WORK TASK:
For each line of the listing that includes the word "none", show the whole line.

ENTRIES SUPPLIED:
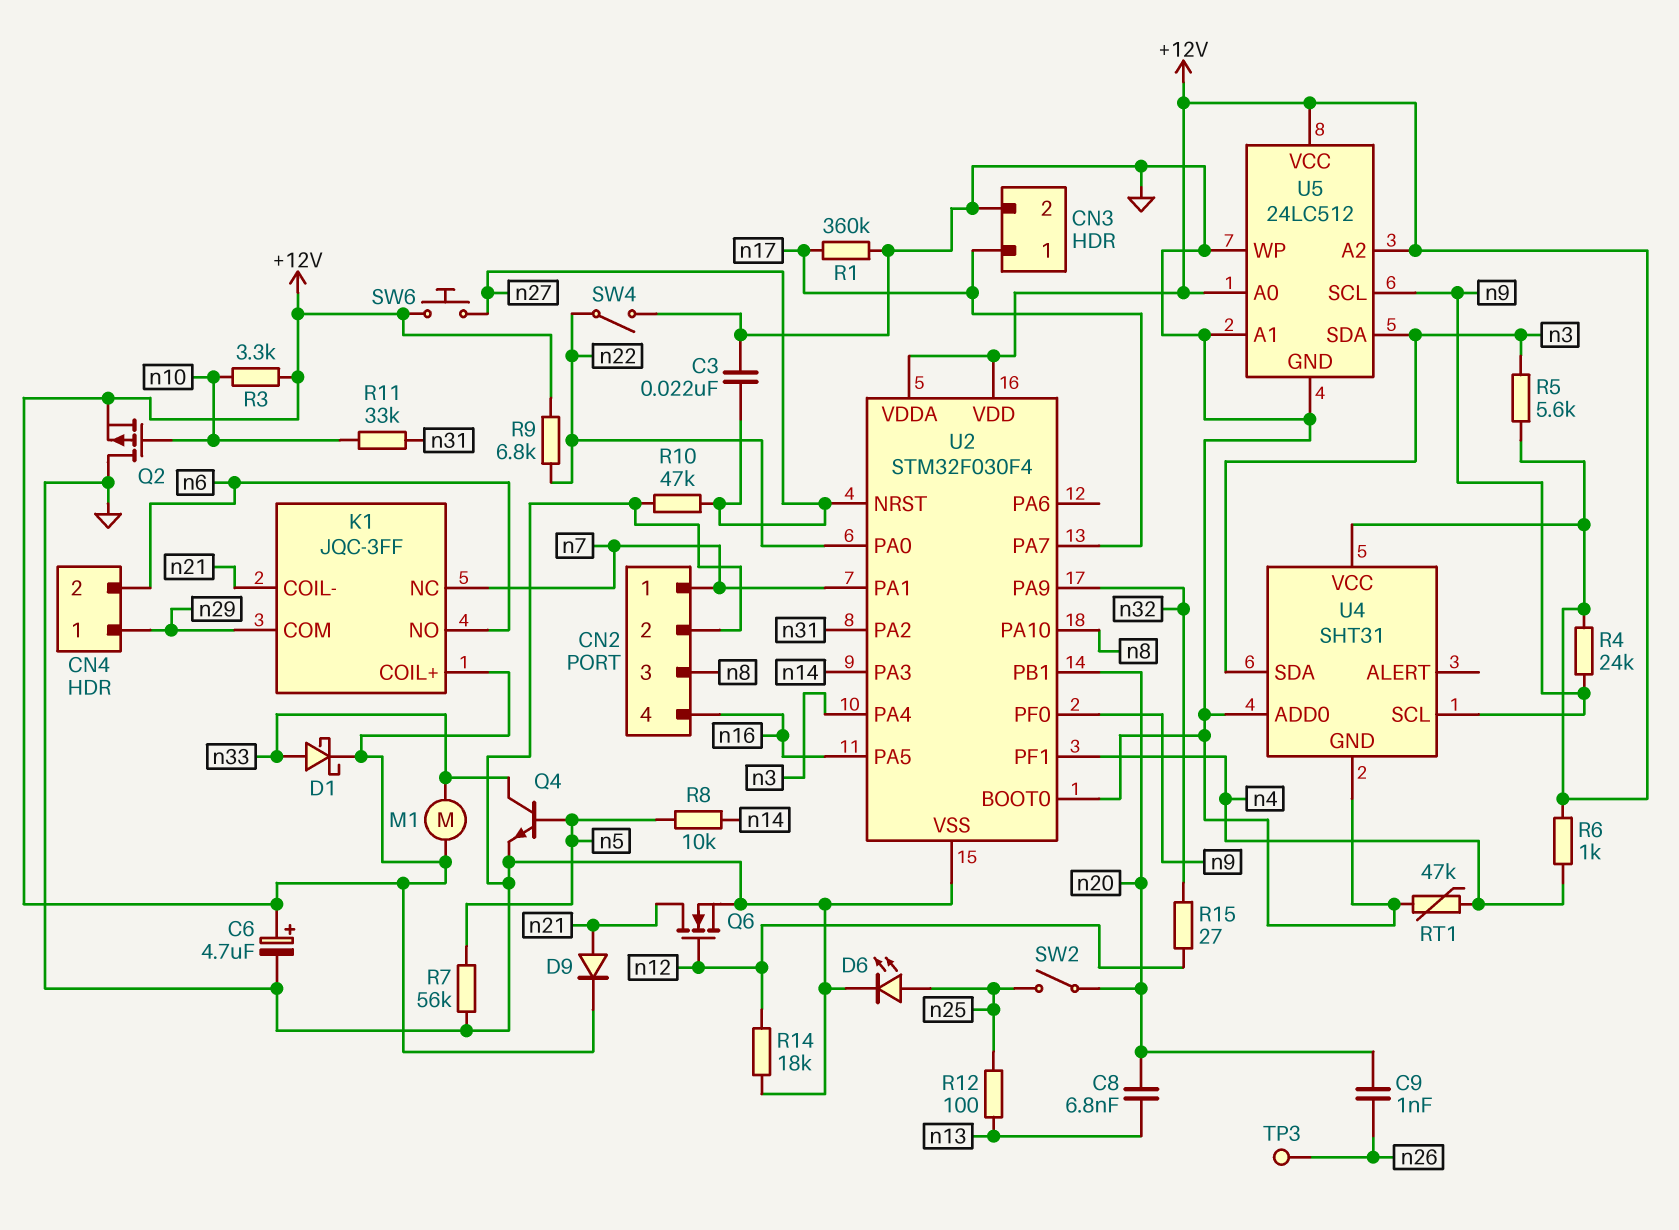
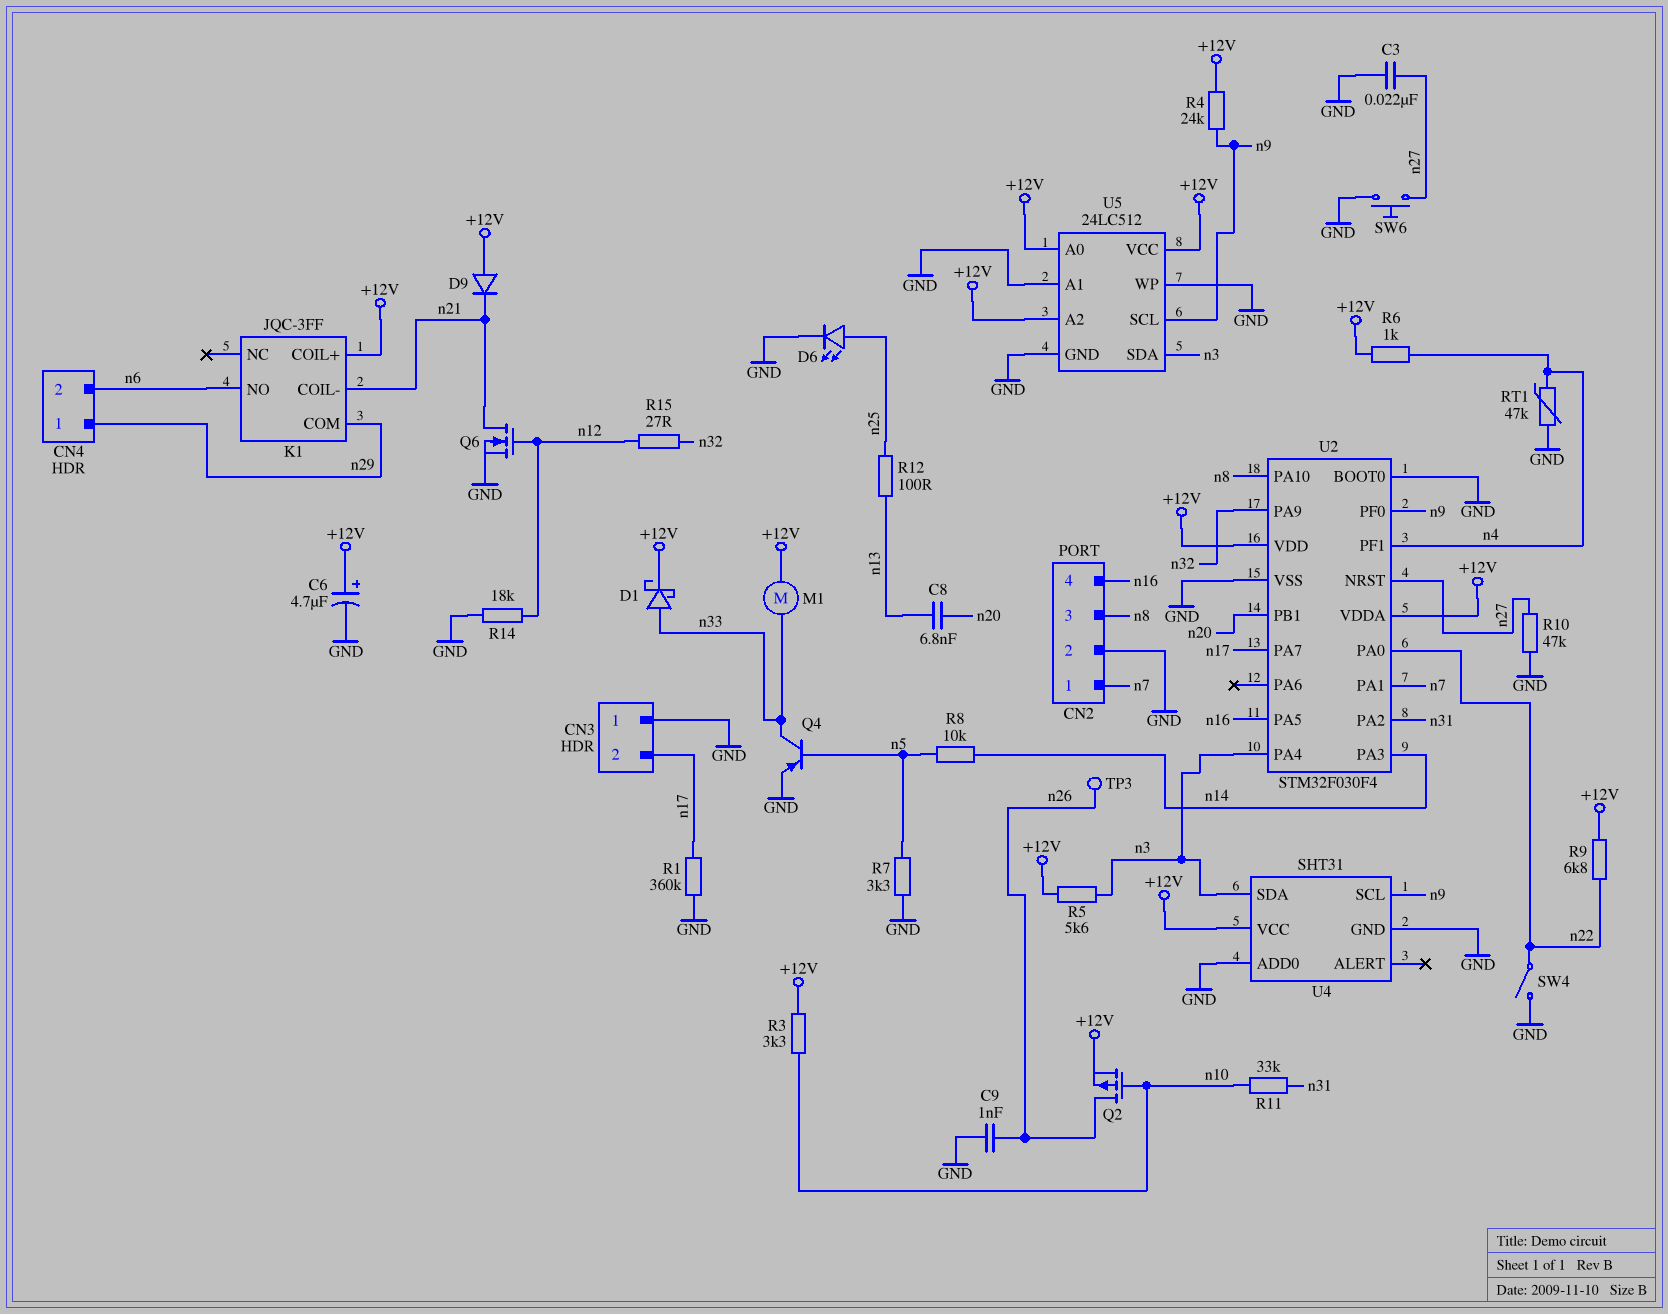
C9: 1nF (n20, n26) -> 1nF (GND, n26)
CN3 pin 1: n17 -> GND
CN3 pin 2: GND -> n17
D9: diode (A n21, K +12V) -> diode (A +12V, K n21)
K1 pin NC: n7 -> none
Q2: PMOS (G n10, D GND, S +12V) -> PMOS (G n10, D n26, S +12V)
Q4: NPN (B n5, C n33, E GND) -> PNP (B n5, C n33, E GND)
R7: 56k (GND, n5) -> 3.3k (GND, n5)
SW2: switch (n20, n25) -> none
SW6: button (+12V, n27) -> button (GND, n27)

SOLUTION TO THE PROBLEM:
K1 pin NC: n7 -> none
SW2: switch (n20, n25) -> none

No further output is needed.